## [REQUIREMENT]
Within the records below, reproduce without change the lines from the line that has "509, 43, 44" through the line that has "exchanged | corazón/morado", and only those.
==========
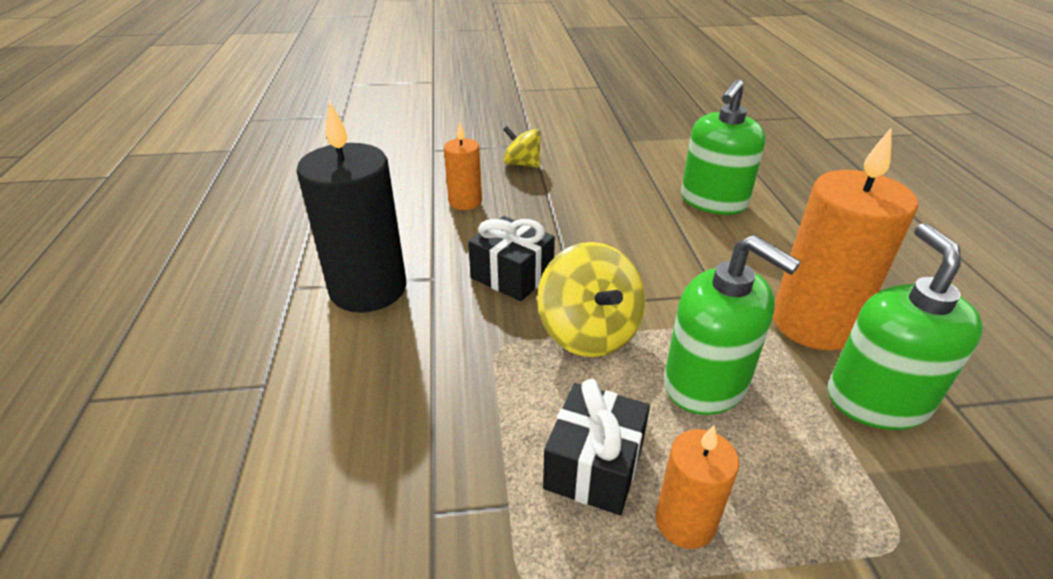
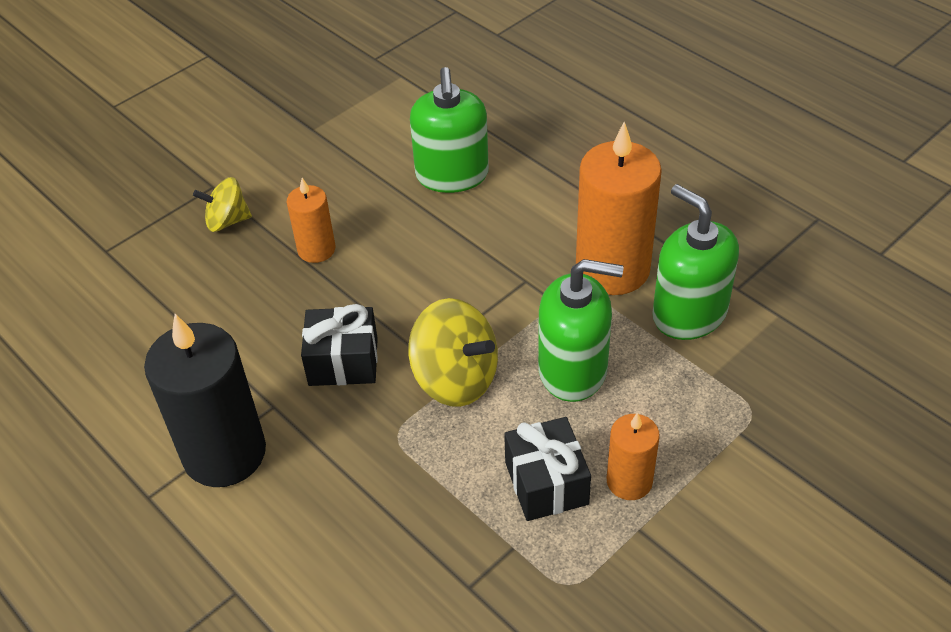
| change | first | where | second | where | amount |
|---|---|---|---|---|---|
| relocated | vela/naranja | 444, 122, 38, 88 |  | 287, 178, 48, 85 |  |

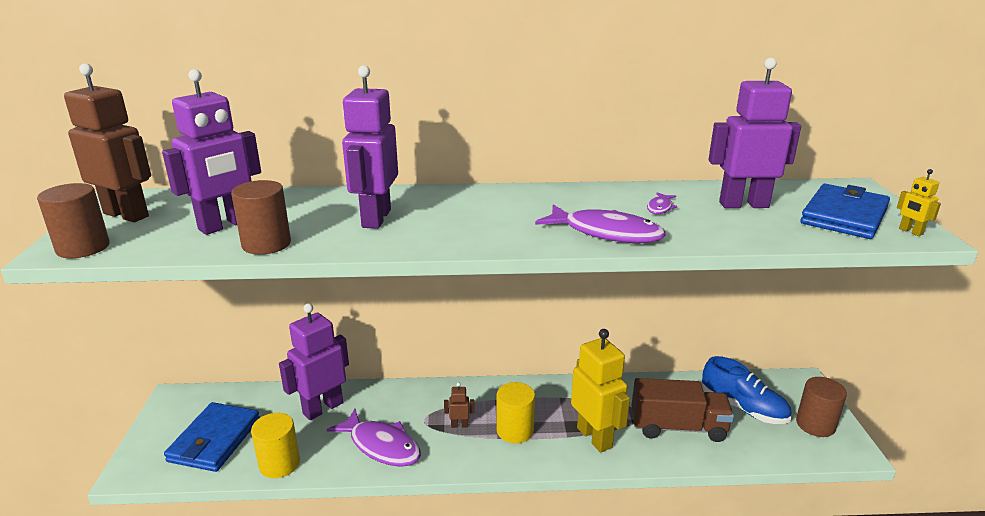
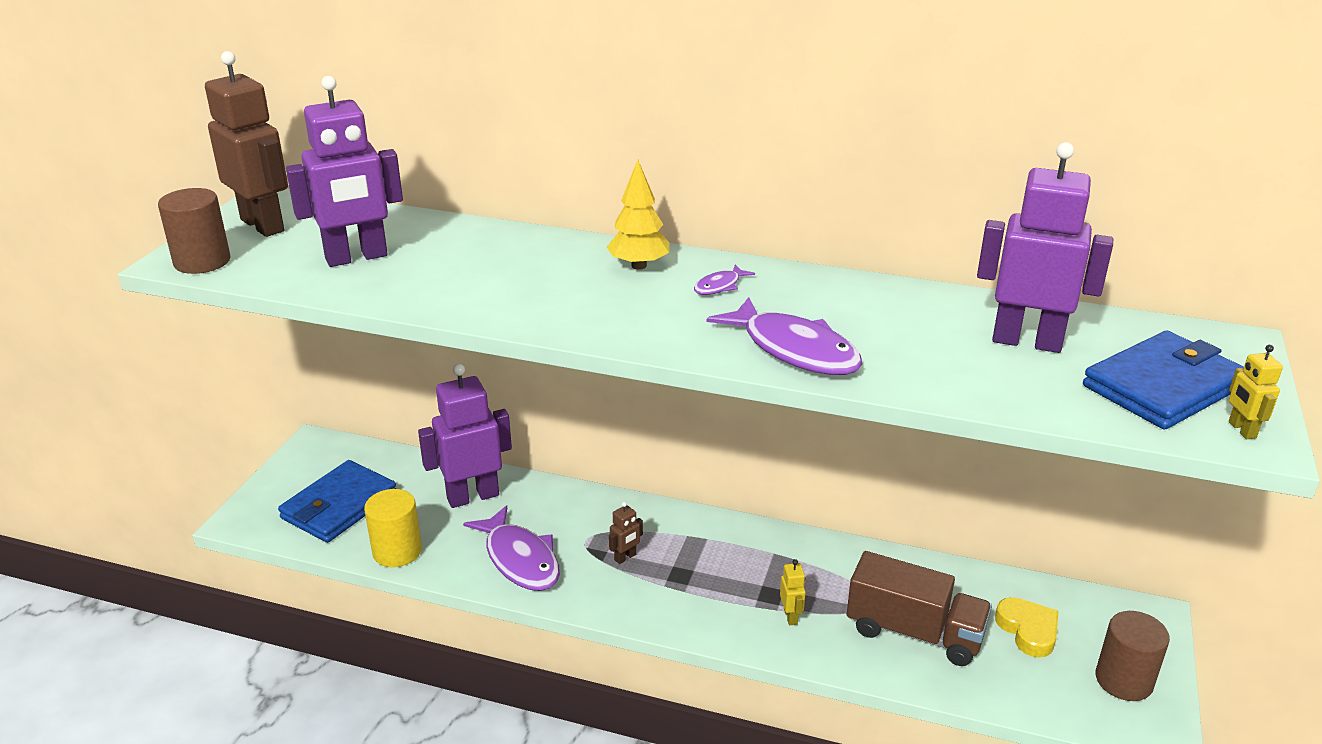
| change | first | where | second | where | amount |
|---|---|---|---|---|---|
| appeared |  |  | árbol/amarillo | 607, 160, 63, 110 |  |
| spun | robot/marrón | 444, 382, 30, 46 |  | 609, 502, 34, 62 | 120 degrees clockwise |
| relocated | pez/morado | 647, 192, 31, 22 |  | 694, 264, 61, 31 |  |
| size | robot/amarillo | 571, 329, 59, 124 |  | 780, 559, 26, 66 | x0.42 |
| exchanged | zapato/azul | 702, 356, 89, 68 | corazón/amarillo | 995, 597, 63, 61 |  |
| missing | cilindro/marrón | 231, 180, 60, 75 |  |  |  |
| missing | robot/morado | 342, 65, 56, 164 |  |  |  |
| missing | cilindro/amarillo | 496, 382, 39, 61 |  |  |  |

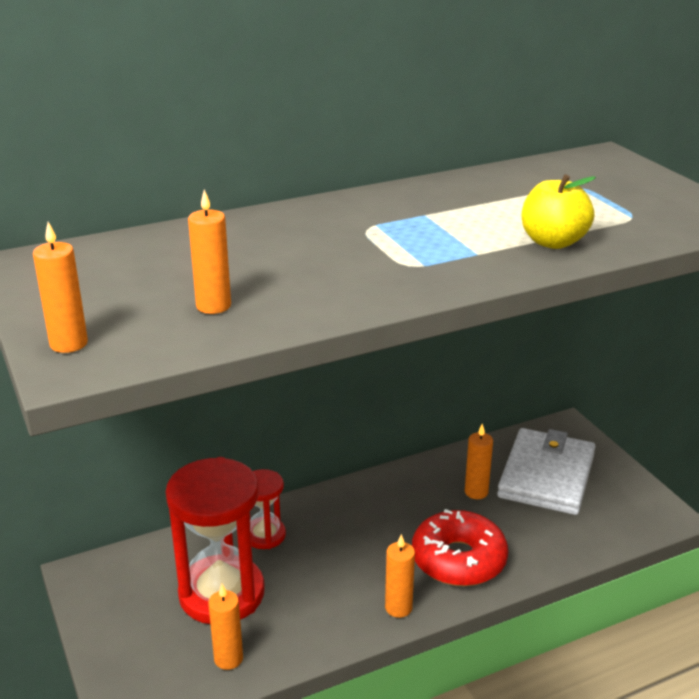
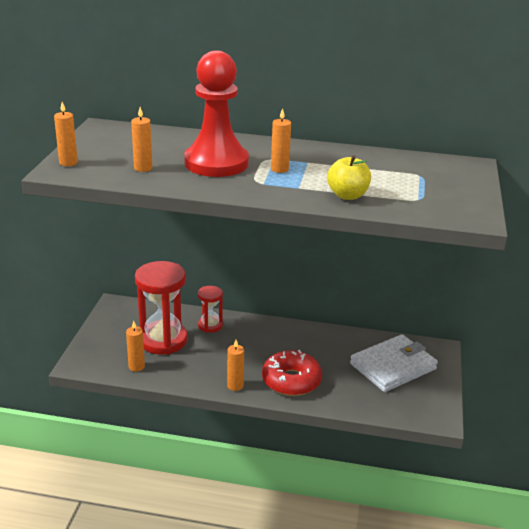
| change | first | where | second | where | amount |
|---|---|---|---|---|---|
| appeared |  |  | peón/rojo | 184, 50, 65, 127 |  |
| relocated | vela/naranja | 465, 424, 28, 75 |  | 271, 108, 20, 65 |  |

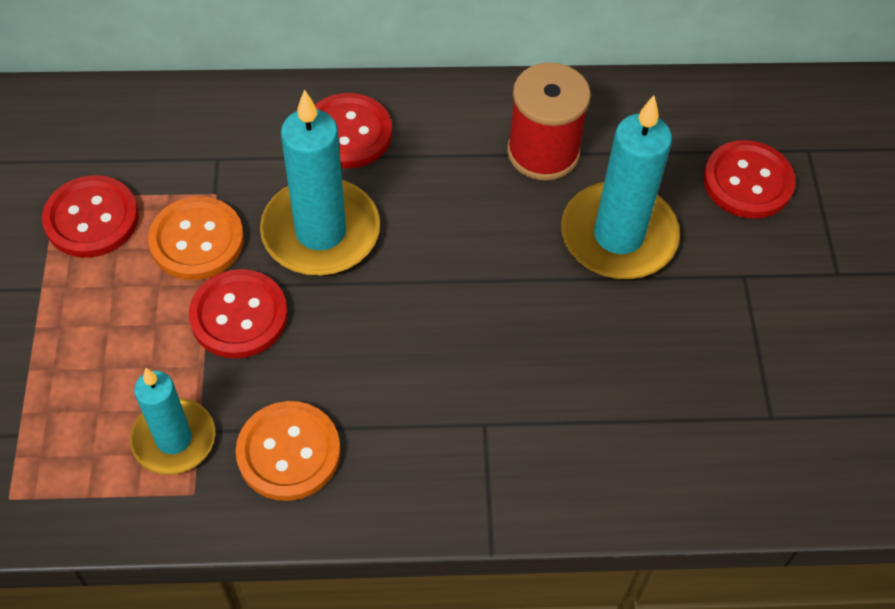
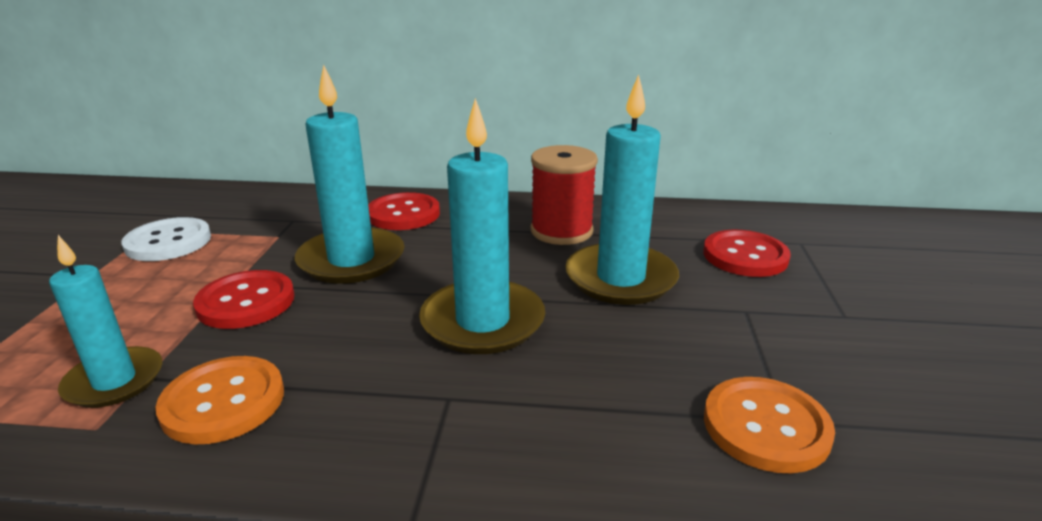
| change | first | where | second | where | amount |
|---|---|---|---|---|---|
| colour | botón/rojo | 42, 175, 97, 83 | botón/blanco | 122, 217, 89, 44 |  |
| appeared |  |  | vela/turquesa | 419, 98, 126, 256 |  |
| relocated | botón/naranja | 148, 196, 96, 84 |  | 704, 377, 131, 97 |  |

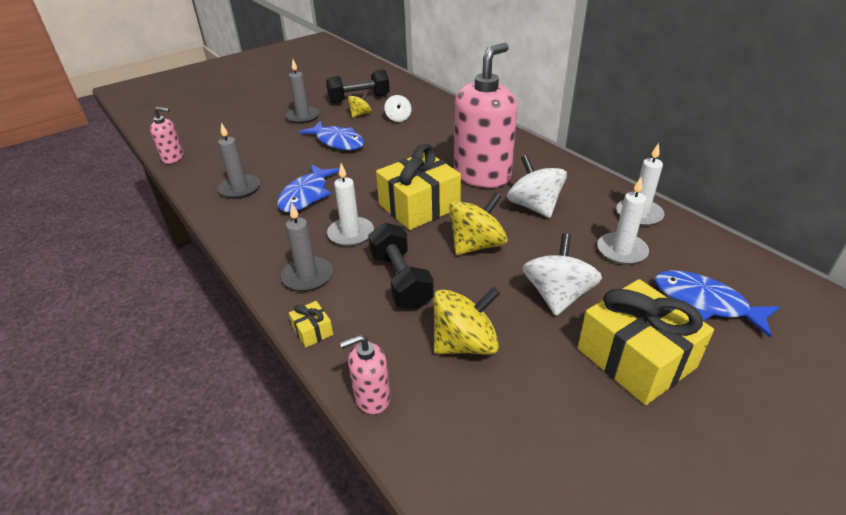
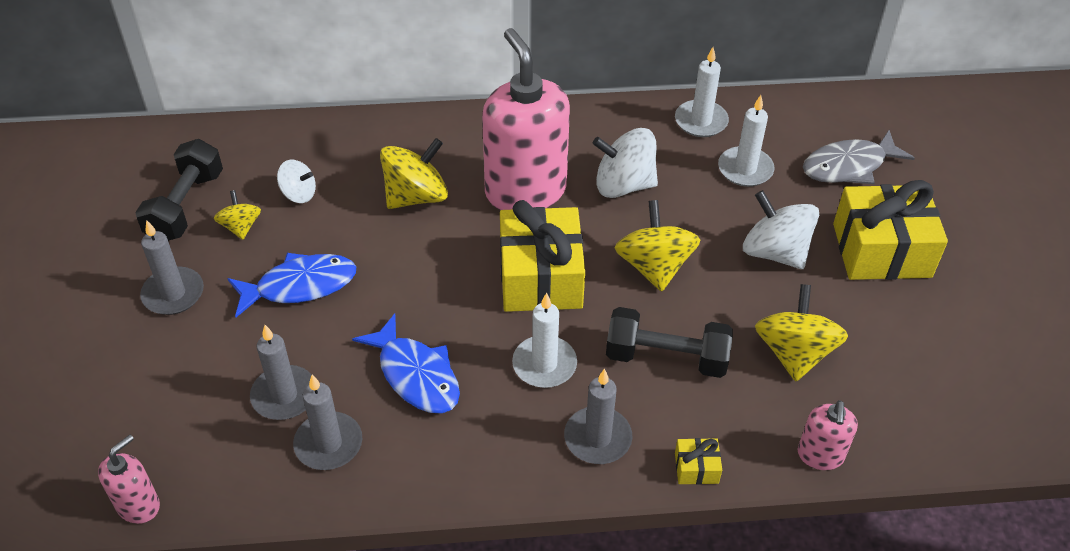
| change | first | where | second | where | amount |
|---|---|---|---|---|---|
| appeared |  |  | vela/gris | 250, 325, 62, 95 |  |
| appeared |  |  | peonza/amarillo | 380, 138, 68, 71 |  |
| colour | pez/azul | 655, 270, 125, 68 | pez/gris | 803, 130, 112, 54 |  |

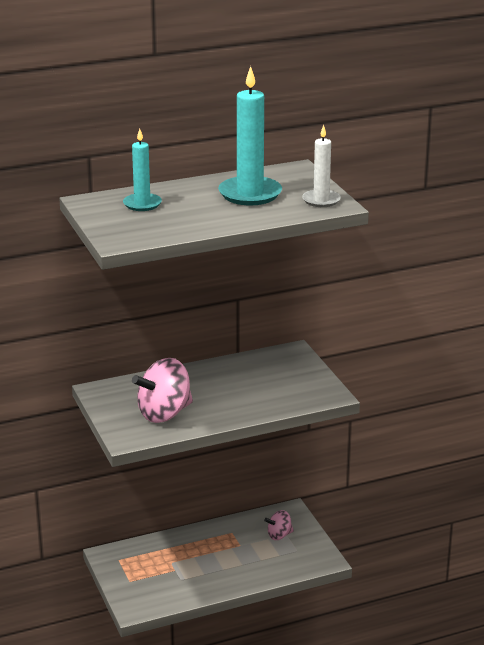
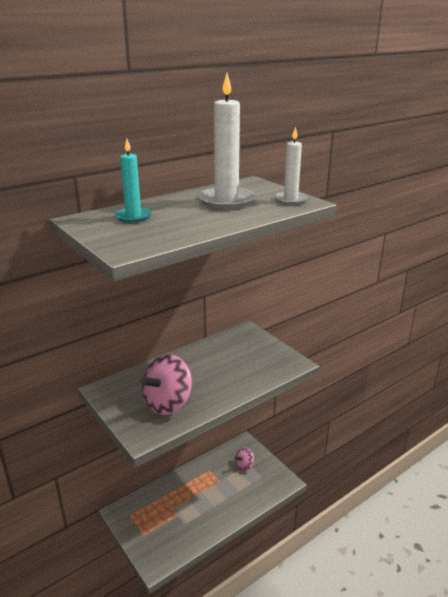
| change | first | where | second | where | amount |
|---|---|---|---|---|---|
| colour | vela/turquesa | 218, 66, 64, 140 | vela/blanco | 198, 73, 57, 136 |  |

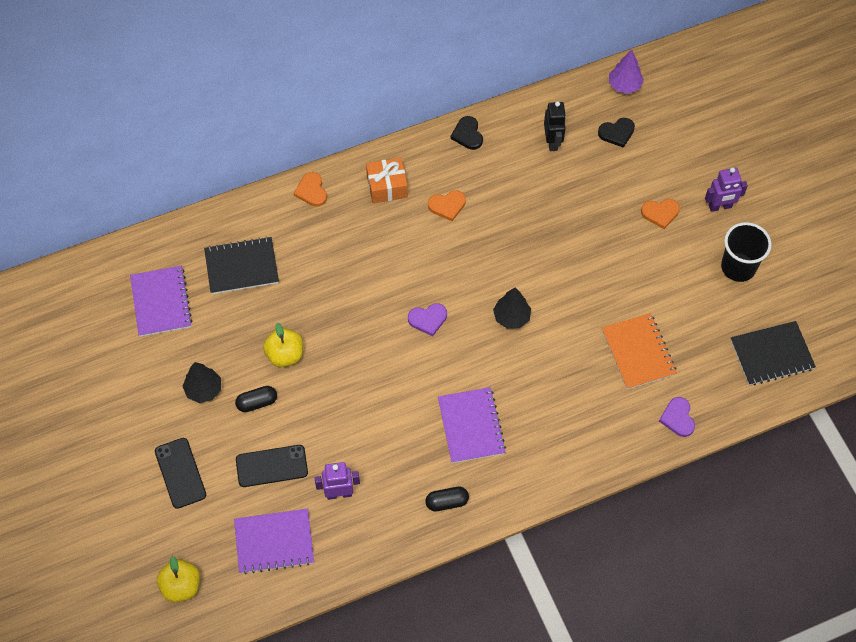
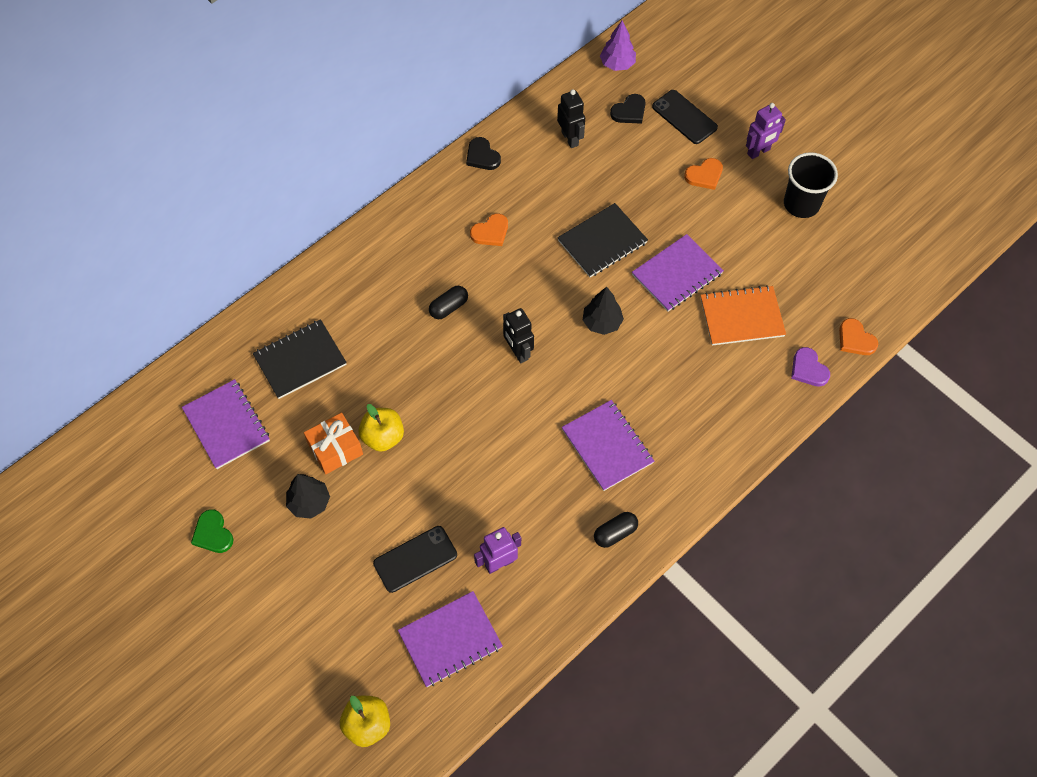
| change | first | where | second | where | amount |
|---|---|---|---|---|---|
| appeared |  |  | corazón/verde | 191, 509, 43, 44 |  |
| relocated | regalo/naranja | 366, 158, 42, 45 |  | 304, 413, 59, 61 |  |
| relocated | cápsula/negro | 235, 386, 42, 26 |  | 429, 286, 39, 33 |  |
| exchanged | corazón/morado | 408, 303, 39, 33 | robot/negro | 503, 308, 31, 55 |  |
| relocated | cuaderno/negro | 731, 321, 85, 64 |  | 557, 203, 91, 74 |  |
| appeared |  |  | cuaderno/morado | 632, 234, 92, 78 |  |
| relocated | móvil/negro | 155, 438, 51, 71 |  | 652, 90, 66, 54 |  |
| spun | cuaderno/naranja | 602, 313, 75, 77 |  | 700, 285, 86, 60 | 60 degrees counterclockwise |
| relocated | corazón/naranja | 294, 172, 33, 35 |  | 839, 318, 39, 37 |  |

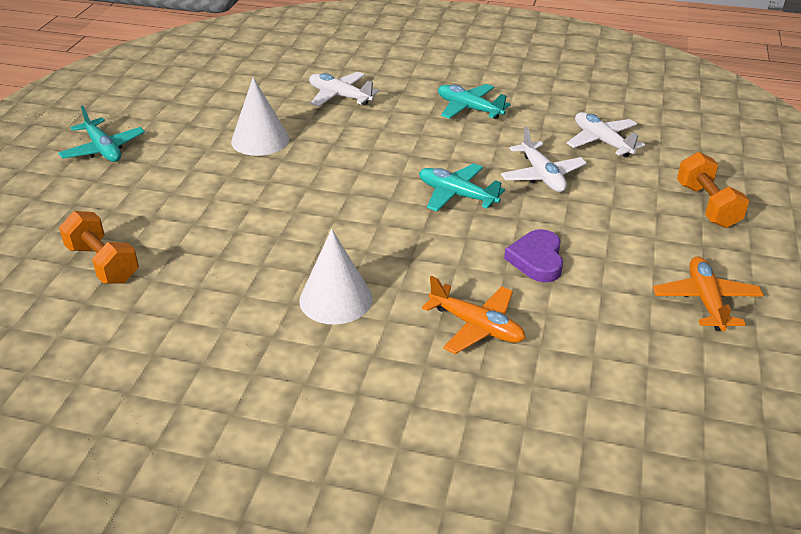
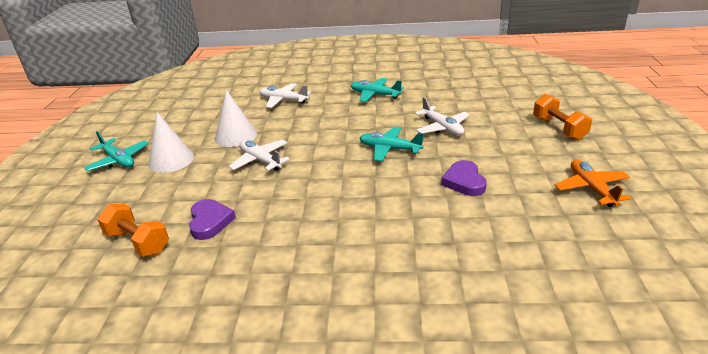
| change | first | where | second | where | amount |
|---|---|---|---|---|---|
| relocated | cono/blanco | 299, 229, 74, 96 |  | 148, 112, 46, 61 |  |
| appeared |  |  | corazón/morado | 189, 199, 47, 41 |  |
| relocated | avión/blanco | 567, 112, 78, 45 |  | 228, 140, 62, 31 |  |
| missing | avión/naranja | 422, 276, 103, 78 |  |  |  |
==========
## [EXERCISE SOLUTION]
| appeared |  |  | corazón/verde | 191, 509, 43, 44 |  |
| relocated | regalo/naranja | 366, 158, 42, 45 |  | 304, 413, 59, 61 |  |
| relocated | cápsula/negro | 235, 386, 42, 26 |  | 429, 286, 39, 33 |  |
| exchanged | corazón/morado | 408, 303, 39, 33 | robot/negro | 503, 308, 31, 55 |  |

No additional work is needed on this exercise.